Given material START

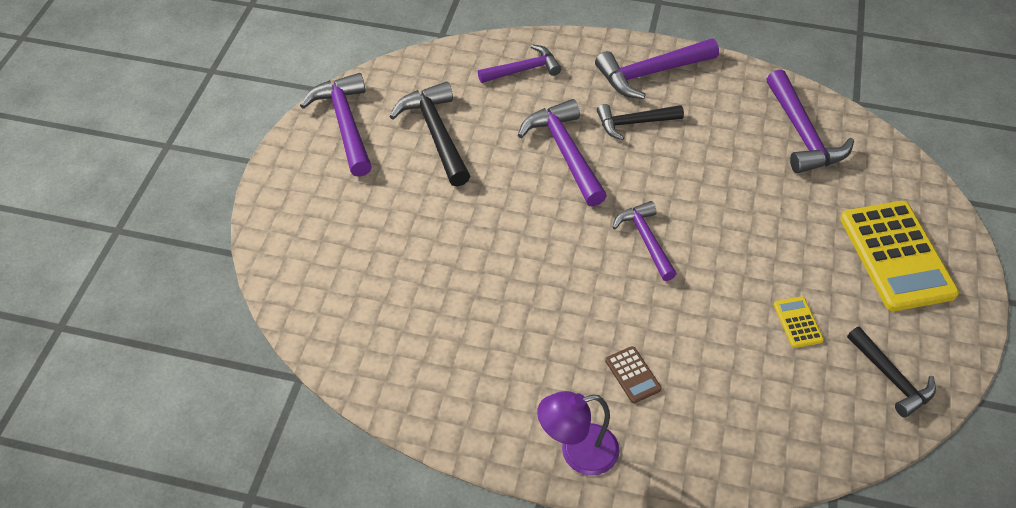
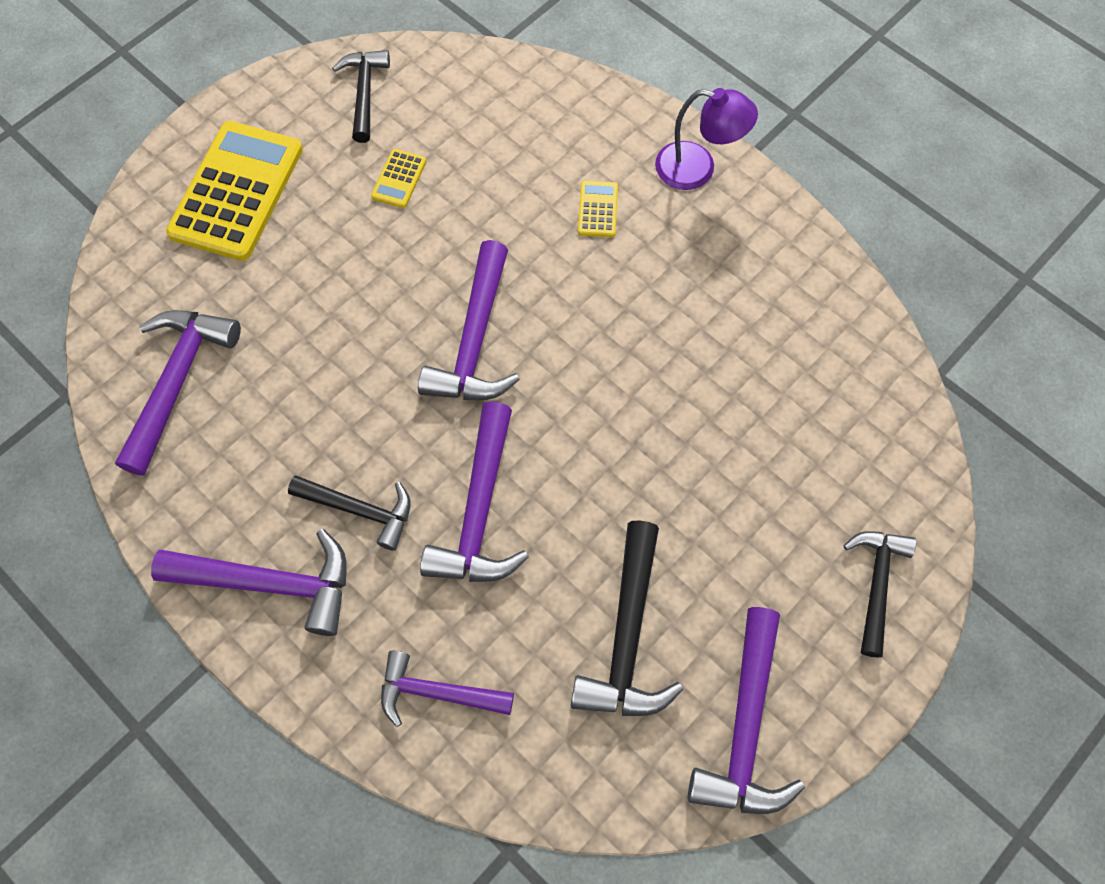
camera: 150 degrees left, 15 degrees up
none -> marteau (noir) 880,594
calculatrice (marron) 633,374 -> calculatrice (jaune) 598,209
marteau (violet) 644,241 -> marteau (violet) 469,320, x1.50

Given material END

▸ Work item: Transcribe exactly the line containing "none -> marteau (noir) 880,594" and all remaining lines of the material, ending with the last one.

▸ Answer to the exercise:
none -> marteau (noir) 880,594
calculatrice (marron) 633,374 -> calculatrice (jaune) 598,209
marteau (violet) 644,241 -> marteau (violet) 469,320, x1.50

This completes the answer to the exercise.